### EXTRACTED DATA

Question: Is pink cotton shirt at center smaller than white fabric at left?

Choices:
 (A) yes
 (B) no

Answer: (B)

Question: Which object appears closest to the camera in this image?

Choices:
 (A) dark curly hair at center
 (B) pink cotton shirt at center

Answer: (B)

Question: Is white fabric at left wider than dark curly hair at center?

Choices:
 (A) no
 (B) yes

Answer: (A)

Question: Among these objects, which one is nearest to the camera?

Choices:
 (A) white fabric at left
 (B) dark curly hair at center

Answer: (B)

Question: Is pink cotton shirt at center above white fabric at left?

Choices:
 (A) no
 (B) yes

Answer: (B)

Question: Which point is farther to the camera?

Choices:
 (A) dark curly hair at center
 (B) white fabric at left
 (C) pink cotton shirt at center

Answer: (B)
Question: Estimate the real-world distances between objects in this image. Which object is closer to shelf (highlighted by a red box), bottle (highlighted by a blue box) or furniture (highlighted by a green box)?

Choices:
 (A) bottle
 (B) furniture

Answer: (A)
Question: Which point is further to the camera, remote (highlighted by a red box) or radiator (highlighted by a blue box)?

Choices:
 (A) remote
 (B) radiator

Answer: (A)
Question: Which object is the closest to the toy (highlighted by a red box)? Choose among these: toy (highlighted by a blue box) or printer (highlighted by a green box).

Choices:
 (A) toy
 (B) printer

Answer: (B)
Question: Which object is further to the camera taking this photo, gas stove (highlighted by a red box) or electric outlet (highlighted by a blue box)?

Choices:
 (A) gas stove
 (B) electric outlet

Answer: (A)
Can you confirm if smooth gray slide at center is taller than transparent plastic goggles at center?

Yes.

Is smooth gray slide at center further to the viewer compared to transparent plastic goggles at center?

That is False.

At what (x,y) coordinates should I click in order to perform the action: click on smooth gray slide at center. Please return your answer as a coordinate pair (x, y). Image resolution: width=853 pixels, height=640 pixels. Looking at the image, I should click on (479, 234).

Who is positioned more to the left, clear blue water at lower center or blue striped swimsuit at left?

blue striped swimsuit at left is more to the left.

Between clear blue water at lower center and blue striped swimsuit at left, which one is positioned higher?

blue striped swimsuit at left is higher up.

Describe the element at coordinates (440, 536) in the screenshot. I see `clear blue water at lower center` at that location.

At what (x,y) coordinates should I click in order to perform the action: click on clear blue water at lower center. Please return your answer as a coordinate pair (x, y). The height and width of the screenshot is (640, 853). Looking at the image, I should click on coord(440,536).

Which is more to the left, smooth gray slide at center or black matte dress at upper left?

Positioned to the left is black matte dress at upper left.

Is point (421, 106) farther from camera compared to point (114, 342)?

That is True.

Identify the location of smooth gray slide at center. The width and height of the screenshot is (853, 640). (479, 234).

### TO BE DONE
Reproduce every one of the rows above word for word, from the first to the last.

### FULL RESPONSE
Question: Is pink cotton shirt at center smaller than white fabric at left?

Choices:
 (A) yes
 (B) no

Answer: (B)

Question: Which object appears closest to the camera in this image?

Choices:
 (A) dark curly hair at center
 (B) pink cotton shirt at center

Answer: (B)

Question: Is white fabric at left wider than dark curly hair at center?

Choices:
 (A) no
 (B) yes

Answer: (A)

Question: Among these objects, which one is nearest to the camera?

Choices:
 (A) white fabric at left
 (B) dark curly hair at center

Answer: (B)

Question: Is pink cotton shirt at center above white fabric at left?

Choices:
 (A) no
 (B) yes

Answer: (B)

Question: Which point is farther to the camera?

Choices:
 (A) dark curly hair at center
 (B) white fabric at left
 (C) pink cotton shirt at center

Answer: (B)
Question: Estimate the real-world distances between objects in this image. Which object is closer to shelf (highlighted by a red box), bottle (highlighted by a blue box) or furniture (highlighted by a green box)?

Choices:
 (A) bottle
 (B) furniture

Answer: (A)
Question: Which point is further to the camera, remote (highlighted by a red box) or radiator (highlighted by a blue box)?

Choices:
 (A) remote
 (B) radiator

Answer: (A)
Question: Which object is the closest to the toy (highlighted by a red box)? Choose among these: toy (highlighted by a blue box) or printer (highlighted by a green box).

Choices:
 (A) toy
 (B) printer

Answer: (B)
Question: Which object is further to the camera taking this photo, gas stove (highlighted by a red box) or electric outlet (highlighted by a blue box)?

Choices:
 (A) gas stove
 (B) electric outlet

Answer: (A)
Can you confirm if smooth gray slide at center is taller than transparent plastic goggles at center?

Yes.

Is smooth gray slide at center further to the viewer compared to transparent plastic goggles at center?

That is False.

At what (x,y) coordinates should I click in order to perform the action: click on smooth gray slide at center. Please return your answer as a coordinate pair (x, y). Image resolution: width=853 pixels, height=640 pixels. Looking at the image, I should click on (479, 234).

Who is positioned more to the left, clear blue water at lower center or blue striped swimsuit at left?

blue striped swimsuit at left is more to the left.

Between clear blue water at lower center and blue striped swimsuit at left, which one is positioned higher?

blue striped swimsuit at left is higher up.

Describe the element at coordinates (440, 536) in the screenshot. I see `clear blue water at lower center` at that location.

At what (x,y) coordinates should I click in order to perform the action: click on clear blue water at lower center. Please return your answer as a coordinate pair (x, y). The height and width of the screenshot is (640, 853). Looking at the image, I should click on coord(440,536).

Which is more to the left, smooth gray slide at center or black matte dress at upper left?

Positioned to the left is black matte dress at upper left.

Is point (421, 106) farther from camera compared to point (114, 342)?

That is True.

Identify the location of smooth gray slide at center. The width and height of the screenshot is (853, 640). (479, 234).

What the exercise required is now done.